> Exercise:
All lines below are to be output exactly as they stand.

> Supplied entries:
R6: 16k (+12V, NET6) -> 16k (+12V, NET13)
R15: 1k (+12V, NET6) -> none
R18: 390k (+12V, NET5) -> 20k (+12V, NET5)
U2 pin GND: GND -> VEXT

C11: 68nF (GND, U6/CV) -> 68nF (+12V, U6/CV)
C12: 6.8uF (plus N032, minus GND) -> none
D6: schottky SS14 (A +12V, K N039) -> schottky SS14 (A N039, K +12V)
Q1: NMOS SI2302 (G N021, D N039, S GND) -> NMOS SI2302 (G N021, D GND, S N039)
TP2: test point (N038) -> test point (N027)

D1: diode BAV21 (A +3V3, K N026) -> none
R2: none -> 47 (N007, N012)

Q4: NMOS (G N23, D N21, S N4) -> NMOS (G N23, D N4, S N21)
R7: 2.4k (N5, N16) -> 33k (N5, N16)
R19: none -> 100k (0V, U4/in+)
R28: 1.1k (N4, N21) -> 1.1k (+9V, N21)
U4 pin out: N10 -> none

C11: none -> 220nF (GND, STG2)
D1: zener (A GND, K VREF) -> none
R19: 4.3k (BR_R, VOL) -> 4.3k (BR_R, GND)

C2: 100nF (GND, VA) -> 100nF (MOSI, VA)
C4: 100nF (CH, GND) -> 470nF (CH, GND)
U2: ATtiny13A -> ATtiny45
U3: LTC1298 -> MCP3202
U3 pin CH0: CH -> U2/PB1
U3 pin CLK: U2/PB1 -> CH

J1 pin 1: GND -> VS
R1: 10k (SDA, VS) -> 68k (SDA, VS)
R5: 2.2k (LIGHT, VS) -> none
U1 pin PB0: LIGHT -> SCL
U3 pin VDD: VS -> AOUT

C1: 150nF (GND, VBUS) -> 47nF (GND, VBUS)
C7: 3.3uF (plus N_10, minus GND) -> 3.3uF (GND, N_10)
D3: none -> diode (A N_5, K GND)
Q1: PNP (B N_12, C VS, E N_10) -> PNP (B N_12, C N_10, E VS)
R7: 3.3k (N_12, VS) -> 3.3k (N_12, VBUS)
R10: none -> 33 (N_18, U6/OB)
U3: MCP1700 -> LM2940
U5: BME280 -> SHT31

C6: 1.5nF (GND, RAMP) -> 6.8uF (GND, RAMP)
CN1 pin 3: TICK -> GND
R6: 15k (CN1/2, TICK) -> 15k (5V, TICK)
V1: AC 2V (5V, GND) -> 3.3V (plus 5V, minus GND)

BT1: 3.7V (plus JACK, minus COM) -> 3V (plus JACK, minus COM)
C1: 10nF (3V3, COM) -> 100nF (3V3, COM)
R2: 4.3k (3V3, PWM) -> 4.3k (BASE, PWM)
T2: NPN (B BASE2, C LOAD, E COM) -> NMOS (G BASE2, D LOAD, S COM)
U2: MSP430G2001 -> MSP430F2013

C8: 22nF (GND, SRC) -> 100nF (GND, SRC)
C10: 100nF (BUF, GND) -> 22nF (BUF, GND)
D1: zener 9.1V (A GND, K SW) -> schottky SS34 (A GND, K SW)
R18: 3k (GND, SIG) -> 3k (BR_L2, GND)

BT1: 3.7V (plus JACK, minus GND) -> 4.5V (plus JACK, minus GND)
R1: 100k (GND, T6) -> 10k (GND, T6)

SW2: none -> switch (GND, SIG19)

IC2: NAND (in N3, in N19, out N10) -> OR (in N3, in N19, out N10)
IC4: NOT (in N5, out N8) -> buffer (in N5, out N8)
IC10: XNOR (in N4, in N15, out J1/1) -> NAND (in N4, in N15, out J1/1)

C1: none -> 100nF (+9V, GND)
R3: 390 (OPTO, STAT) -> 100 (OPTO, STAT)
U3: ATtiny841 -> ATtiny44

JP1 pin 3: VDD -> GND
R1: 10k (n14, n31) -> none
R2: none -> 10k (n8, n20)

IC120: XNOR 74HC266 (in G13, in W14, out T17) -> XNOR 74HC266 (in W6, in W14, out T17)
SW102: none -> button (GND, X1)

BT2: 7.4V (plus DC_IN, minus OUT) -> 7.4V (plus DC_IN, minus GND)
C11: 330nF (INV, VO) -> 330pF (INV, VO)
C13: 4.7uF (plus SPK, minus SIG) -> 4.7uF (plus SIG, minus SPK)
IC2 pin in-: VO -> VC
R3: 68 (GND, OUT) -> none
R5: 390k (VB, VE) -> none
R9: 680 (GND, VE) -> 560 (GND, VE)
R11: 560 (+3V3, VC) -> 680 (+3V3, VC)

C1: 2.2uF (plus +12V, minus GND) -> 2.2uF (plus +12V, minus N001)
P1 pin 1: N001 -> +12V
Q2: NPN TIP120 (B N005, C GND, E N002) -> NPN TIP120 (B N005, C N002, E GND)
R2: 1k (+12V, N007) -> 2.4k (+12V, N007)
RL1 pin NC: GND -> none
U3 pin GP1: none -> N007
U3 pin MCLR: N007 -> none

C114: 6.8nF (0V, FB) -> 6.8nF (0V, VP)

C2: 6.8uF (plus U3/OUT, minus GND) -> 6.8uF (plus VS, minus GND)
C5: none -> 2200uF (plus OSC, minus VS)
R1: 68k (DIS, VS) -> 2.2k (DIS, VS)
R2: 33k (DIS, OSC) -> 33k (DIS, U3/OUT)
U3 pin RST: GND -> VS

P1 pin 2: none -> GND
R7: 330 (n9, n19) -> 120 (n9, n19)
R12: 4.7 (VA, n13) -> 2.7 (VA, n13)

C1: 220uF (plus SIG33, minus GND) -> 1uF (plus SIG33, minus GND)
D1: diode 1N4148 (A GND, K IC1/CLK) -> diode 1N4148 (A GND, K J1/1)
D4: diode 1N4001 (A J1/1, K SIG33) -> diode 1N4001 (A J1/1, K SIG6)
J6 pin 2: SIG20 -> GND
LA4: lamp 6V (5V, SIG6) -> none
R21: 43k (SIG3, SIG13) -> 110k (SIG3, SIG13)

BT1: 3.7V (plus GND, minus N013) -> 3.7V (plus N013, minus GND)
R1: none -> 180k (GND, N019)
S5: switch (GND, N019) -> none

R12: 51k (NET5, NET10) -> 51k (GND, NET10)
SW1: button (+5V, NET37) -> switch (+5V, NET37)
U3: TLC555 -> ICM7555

> Answer section:
R6: 16k (+12V, NET6) -> 16k (+12V, NET13)
R15: 1k (+12V, NET6) -> none
R18: 390k (+12V, NET5) -> 20k (+12V, NET5)
U2 pin GND: GND -> VEXT

C11: 68nF (GND, U6/CV) -> 68nF (+12V, U6/CV)
C12: 6.8uF (plus N032, minus GND) -> none
D6: schottky SS14 (A +12V, K N039) -> schottky SS14 (A N039, K +12V)
Q1: NMOS SI2302 (G N021, D N039, S GND) -> NMOS SI2302 (G N021, D GND, S N039)
TP2: test point (N038) -> test point (N027)

D1: diode BAV21 (A +3V3, K N026) -> none
R2: none -> 47 (N007, N012)

Q4: NMOS (G N23, D N21, S N4) -> NMOS (G N23, D N4, S N21)
R7: 2.4k (N5, N16) -> 33k (N5, N16)
R19: none -> 100k (0V, U4/in+)
R28: 1.1k (N4, N21) -> 1.1k (+9V, N21)
U4 pin out: N10 -> none

C11: none -> 220nF (GND, STG2)
D1: zener (A GND, K VREF) -> none
R19: 4.3k (BR_R, VOL) -> 4.3k (BR_R, GND)

C2: 100nF (GND, VA) -> 100nF (MOSI, VA)
C4: 100nF (CH, GND) -> 470nF (CH, GND)
U2: ATtiny13A -> ATtiny45
U3: LTC1298 -> MCP3202
U3 pin CH0: CH -> U2/PB1
U3 pin CLK: U2/PB1 -> CH

J1 pin 1: GND -> VS
R1: 10k (SDA, VS) -> 68k (SDA, VS)
R5: 2.2k (LIGHT, VS) -> none
U1 pin PB0: LIGHT -> SCL
U3 pin VDD: VS -> AOUT

C1: 150nF (GND, VBUS) -> 47nF (GND, VBUS)
C7: 3.3uF (plus N_10, minus GND) -> 3.3uF (GND, N_10)
D3: none -> diode (A N_5, K GND)
Q1: PNP (B N_12, C VS, E N_10) -> PNP (B N_12, C N_10, E VS)
R7: 3.3k (N_12, VS) -> 3.3k (N_12, VBUS)
R10: none -> 33 (N_18, U6/OB)
U3: MCP1700 -> LM2940
U5: BME280 -> SHT31

C6: 1.5nF (GND, RAMP) -> 6.8uF (GND, RAMP)
CN1 pin 3: TICK -> GND
R6: 15k (CN1/2, TICK) -> 15k (5V, TICK)
V1: AC 2V (5V, GND) -> 3.3V (plus 5V, minus GND)

BT1: 3.7V (plus JACK, minus COM) -> 3V (plus JACK, minus COM)
C1: 10nF (3V3, COM) -> 100nF (3V3, COM)
R2: 4.3k (3V3, PWM) -> 4.3k (BASE, PWM)
T2: NPN (B BASE2, C LOAD, E COM) -> NMOS (G BASE2, D LOAD, S COM)
U2: MSP430G2001 -> MSP430F2013

C8: 22nF (GND, SRC) -> 100nF (GND, SRC)
C10: 100nF (BUF, GND) -> 22nF (BUF, GND)
D1: zener 9.1V (A GND, K SW) -> schottky SS34 (A GND, K SW)
R18: 3k (GND, SIG) -> 3k (BR_L2, GND)

BT1: 3.7V (plus JACK, minus GND) -> 4.5V (plus JACK, minus GND)
R1: 100k (GND, T6) -> 10k (GND, T6)

SW2: none -> switch (GND, SIG19)

IC2: NAND (in N3, in N19, out N10) -> OR (in N3, in N19, out N10)
IC4: NOT (in N5, out N8) -> buffer (in N5, out N8)
IC10: XNOR (in N4, in N15, out J1/1) -> NAND (in N4, in N15, out J1/1)

C1: none -> 100nF (+9V, GND)
R3: 390 (OPTO, STAT) -> 100 (OPTO, STAT)
U3: ATtiny841 -> ATtiny44

JP1 pin 3: VDD -> GND
R1: 10k (n14, n31) -> none
R2: none -> 10k (n8, n20)

IC120: XNOR 74HC266 (in G13, in W14, out T17) -> XNOR 74HC266 (in W6, in W14, out T17)
SW102: none -> button (GND, X1)

BT2: 7.4V (plus DC_IN, minus OUT) -> 7.4V (plus DC_IN, minus GND)
C11: 330nF (INV, VO) -> 330pF (INV, VO)
C13: 4.7uF (plus SPK, minus SIG) -> 4.7uF (plus SIG, minus SPK)
IC2 pin in-: VO -> VC
R3: 68 (GND, OUT) -> none
R5: 390k (VB, VE) -> none
R9: 680 (GND, VE) -> 560 (GND, VE)
R11: 560 (+3V3, VC) -> 680 (+3V3, VC)

C1: 2.2uF (plus +12V, minus GND) -> 2.2uF (plus +12V, minus N001)
P1 pin 1: N001 -> +12V
Q2: NPN TIP120 (B N005, C GND, E N002) -> NPN TIP120 (B N005, C N002, E GND)
R2: 1k (+12V, N007) -> 2.4k (+12V, N007)
RL1 pin NC: GND -> none
U3 pin GP1: none -> N007
U3 pin MCLR: N007 -> none

C114: 6.8nF (0V, FB) -> 6.8nF (0V, VP)

C2: 6.8uF (plus U3/OUT, minus GND) -> 6.8uF (plus VS, minus GND)
C5: none -> 2200uF (plus OSC, minus VS)
R1: 68k (DIS, VS) -> 2.2k (DIS, VS)
R2: 33k (DIS, OSC) -> 33k (DIS, U3/OUT)
U3 pin RST: GND -> VS

P1 pin 2: none -> GND
R7: 330 (n9, n19) -> 120 (n9, n19)
R12: 4.7 (VA, n13) -> 2.7 (VA, n13)

C1: 220uF (plus SIG33, minus GND) -> 1uF (plus SIG33, minus GND)
D1: diode 1N4148 (A GND, K IC1/CLK) -> diode 1N4148 (A GND, K J1/1)
D4: diode 1N4001 (A J1/1, K SIG33) -> diode 1N4001 (A J1/1, K SIG6)
J6 pin 2: SIG20 -> GND
LA4: lamp 6V (5V, SIG6) -> none
R21: 43k (SIG3, SIG13) -> 110k (SIG3, SIG13)

BT1: 3.7V (plus GND, minus N013) -> 3.7V (plus N013, minus GND)
R1: none -> 180k (GND, N019)
S5: switch (GND, N019) -> none

R12: 51k (NET5, NET10) -> 51k (GND, NET10)
SW1: button (+5V, NET37) -> switch (+5V, NET37)
U3: TLC555 -> ICM7555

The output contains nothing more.